What to work on |
Write out everything from the opening line of the entries down to the line containing "10: (184, 116)", both included, leaving the pictures out of your answer.

====================

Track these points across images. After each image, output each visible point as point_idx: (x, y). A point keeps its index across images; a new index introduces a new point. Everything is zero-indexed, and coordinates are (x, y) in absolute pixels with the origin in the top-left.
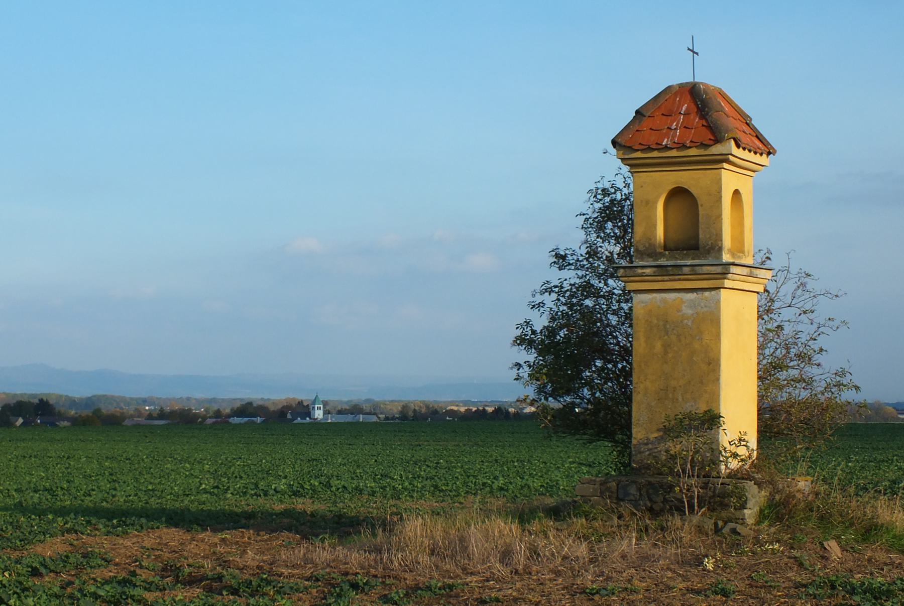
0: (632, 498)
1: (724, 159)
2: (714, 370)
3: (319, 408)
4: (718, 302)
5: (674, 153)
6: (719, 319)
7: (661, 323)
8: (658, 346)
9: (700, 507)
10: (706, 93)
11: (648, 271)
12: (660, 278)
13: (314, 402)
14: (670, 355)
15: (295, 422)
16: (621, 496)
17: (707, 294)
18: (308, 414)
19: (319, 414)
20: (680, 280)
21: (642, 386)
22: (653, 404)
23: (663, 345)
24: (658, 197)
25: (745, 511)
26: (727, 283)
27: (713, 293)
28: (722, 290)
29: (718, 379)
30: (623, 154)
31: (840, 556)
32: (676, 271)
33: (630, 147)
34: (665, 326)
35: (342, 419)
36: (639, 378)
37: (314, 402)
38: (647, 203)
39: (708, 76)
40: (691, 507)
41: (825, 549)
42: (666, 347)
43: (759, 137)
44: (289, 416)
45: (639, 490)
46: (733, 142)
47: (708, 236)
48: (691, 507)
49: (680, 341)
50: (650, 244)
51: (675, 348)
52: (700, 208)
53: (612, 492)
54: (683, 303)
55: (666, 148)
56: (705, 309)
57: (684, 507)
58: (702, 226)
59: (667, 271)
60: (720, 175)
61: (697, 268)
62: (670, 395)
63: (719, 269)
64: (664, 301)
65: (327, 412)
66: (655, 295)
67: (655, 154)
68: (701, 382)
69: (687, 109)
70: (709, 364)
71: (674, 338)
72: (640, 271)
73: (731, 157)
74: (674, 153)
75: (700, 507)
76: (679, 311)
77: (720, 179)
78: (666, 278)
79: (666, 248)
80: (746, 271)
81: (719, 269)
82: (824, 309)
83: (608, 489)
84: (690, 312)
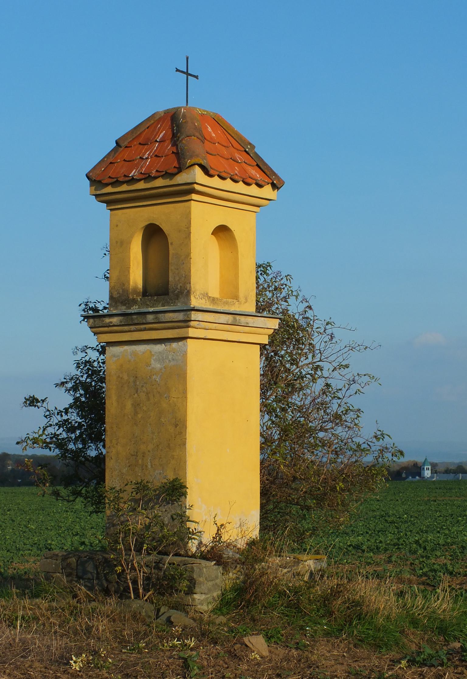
0: (89, 576)
1: (188, 190)
2: (180, 433)
3: (428, 469)
4: (185, 354)
5: (141, 185)
6: (185, 374)
7: (132, 379)
8: (129, 405)
9: (146, 590)
10: (184, 116)
11: (115, 320)
12: (126, 328)
13: (424, 464)
14: (140, 416)
15: (408, 480)
16: (80, 574)
17: (174, 345)
18: (419, 474)
19: (427, 473)
20: (145, 330)
21: (114, 451)
22: (124, 471)
23: (133, 405)
24: (132, 237)
25: (195, 596)
26: (191, 332)
27: (180, 343)
28: (188, 340)
29: (184, 444)
30: (96, 190)
31: (266, 653)
32: (140, 319)
33: (100, 182)
34: (135, 382)
35: (445, 477)
36: (111, 441)
37: (424, 464)
38: (122, 243)
39: (202, 100)
40: (136, 590)
41: (246, 646)
42: (136, 405)
43: (261, 166)
44: (404, 475)
45: (96, 567)
46: (197, 169)
47: (177, 278)
48: (136, 590)
49: (148, 399)
50: (124, 290)
51: (144, 408)
52: (170, 247)
53: (72, 569)
54: (151, 356)
55: (133, 181)
56: (172, 363)
57: (130, 589)
58: (172, 268)
59: (132, 319)
60: (190, 208)
61: (160, 315)
62: (140, 461)
63: (180, 316)
64: (134, 354)
65: (434, 471)
66: (126, 348)
67: (124, 188)
68: (169, 446)
69: (163, 137)
70: (176, 426)
71: (143, 396)
72: (107, 320)
73: (197, 187)
74: (141, 185)
75: (146, 590)
76: (148, 365)
77: (190, 213)
78: (133, 328)
79: (145, 293)
80: (229, 318)
81: (180, 316)
82: (358, 363)
83: (69, 565)
84: (158, 366)
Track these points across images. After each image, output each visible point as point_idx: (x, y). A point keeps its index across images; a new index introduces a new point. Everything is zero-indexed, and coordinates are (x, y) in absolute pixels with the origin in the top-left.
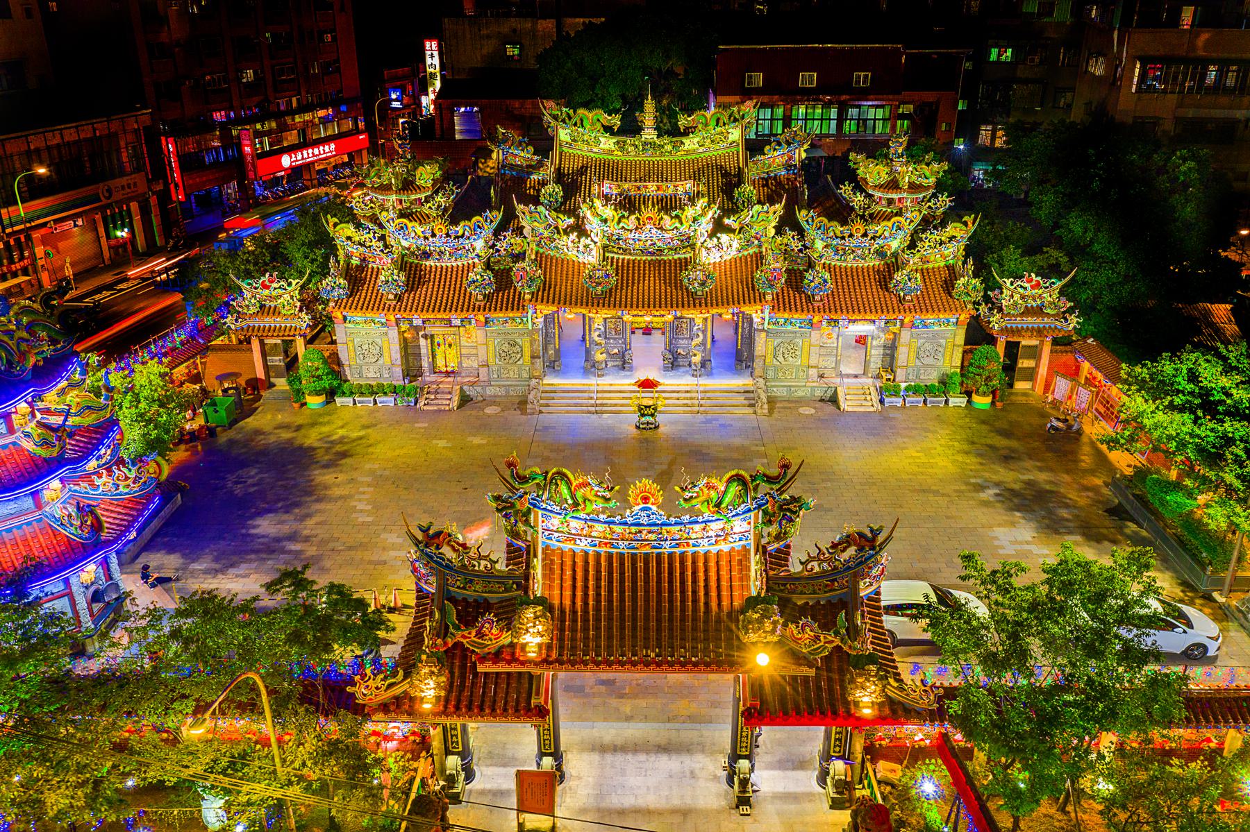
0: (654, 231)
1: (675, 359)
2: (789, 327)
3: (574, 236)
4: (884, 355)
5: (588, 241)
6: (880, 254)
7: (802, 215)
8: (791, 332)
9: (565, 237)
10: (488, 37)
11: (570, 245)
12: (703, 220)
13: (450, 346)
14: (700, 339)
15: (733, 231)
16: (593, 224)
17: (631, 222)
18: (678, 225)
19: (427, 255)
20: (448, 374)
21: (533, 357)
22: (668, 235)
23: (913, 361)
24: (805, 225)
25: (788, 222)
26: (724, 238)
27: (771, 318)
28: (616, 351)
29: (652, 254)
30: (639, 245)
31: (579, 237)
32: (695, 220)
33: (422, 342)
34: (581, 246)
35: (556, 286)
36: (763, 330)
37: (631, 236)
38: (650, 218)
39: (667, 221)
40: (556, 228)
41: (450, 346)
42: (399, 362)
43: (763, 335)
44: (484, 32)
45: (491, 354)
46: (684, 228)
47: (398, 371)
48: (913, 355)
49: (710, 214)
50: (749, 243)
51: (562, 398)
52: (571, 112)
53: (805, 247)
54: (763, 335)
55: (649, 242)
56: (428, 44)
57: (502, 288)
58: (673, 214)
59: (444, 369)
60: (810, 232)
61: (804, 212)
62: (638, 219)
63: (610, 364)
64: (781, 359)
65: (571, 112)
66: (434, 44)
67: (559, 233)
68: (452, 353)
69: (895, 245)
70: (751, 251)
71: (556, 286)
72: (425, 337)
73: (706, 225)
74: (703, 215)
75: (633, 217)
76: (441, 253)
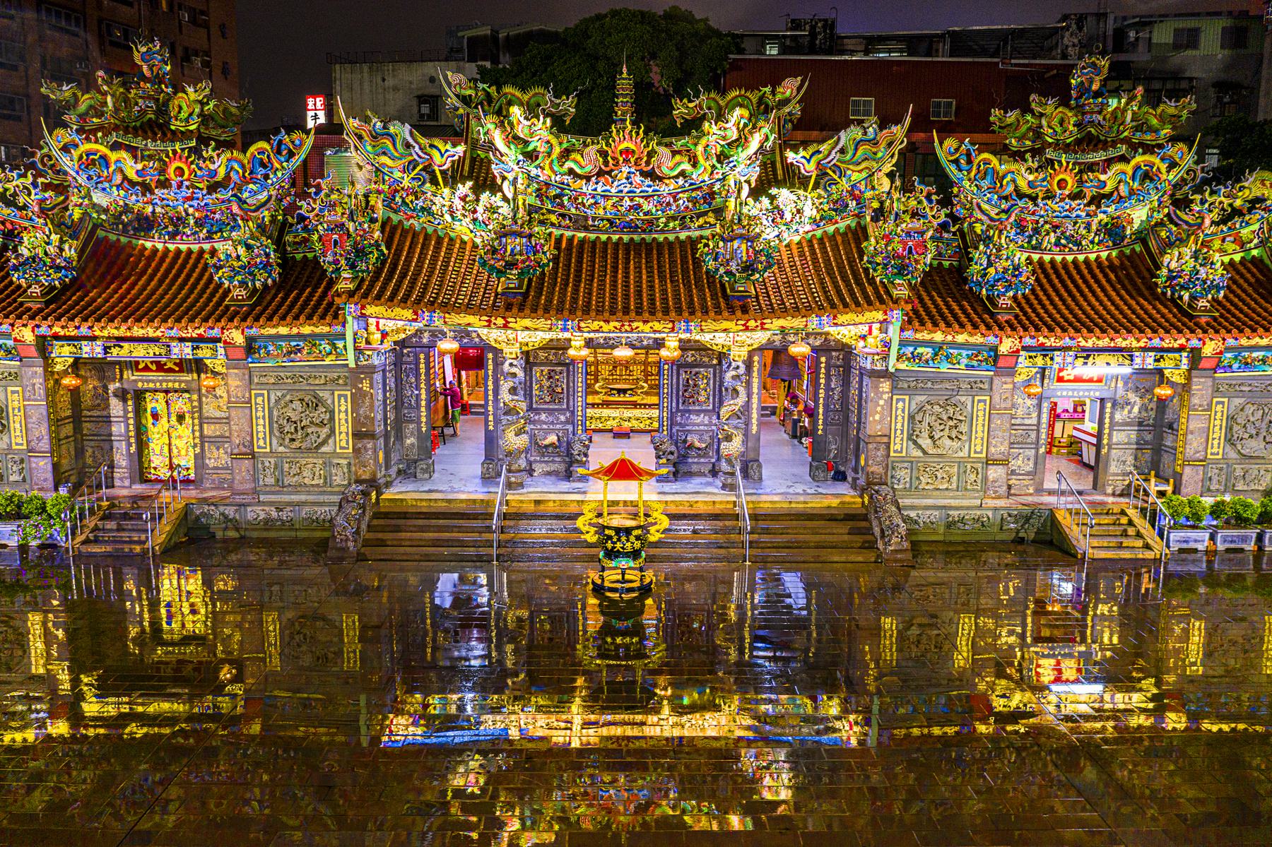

====================

Answer to this exercise |
Track these points across images. After each image, output each visible point as point_idx: (x, y). A point keeps its index across images; a new index introduces a new point. Everything is zero-indexed, and coordinates are (x, y) in absolute pixels with the origin in the top-left.
0: (632, 498)
1: (724, 159)
2: (714, 370)
3: (319, 408)
4: (718, 302)
5: (674, 153)
6: (719, 319)
7: (661, 323)
8: (658, 346)
9: (700, 507)
10: (706, 93)
11: (648, 271)
12: (660, 278)
13: (314, 402)
14: (670, 355)
15: (295, 422)
16: (621, 496)
17: (707, 294)
18: (308, 414)
19: (319, 414)
20: (680, 280)
21: (642, 386)
22: (653, 404)
23: (663, 345)
24: (658, 197)
25: (745, 511)
26: (727, 283)
27: (713, 293)
28: (722, 290)
29: (718, 379)
30: (623, 154)
31: (840, 556)
32: (676, 271)
33: (630, 147)
34: (665, 326)
35: (342, 419)
36: (639, 378)
37: (314, 402)
38: (647, 203)
39: (708, 76)
40: (691, 507)
41: (825, 549)
42: (666, 347)
43: (759, 137)
44: (289, 416)
45: (639, 490)
46: (733, 142)
47: (708, 236)
48: (691, 507)
49: (680, 341)
50: (650, 244)
51: (675, 348)
52: (700, 208)
53: (612, 492)
54: (683, 303)
55: (666, 148)
56: (705, 309)
57: (684, 507)
58: (702, 226)
59: (667, 271)
60: (720, 175)
61: (697, 268)
62: (670, 395)
63: (719, 269)
64: (664, 301)
65: (327, 412)
66: (655, 295)
67: (655, 154)
68: (701, 382)
69: (687, 109)
70: (709, 364)
71: (674, 338)
72: (640, 271)
73: (731, 157)
74: (674, 153)
75: (700, 507)
76: (679, 311)
77: (720, 179)
78: (666, 278)
79: (666, 248)
80: (746, 271)
81: (719, 269)
82: (824, 309)
83: (608, 489)
84: (690, 312)
0: (89, 576)
1: (188, 190)
2: (180, 433)
3: (428, 469)
4: (185, 354)
5: (141, 185)
6: (185, 374)
7: (132, 379)
8: (129, 405)
9: (146, 590)
10: (184, 116)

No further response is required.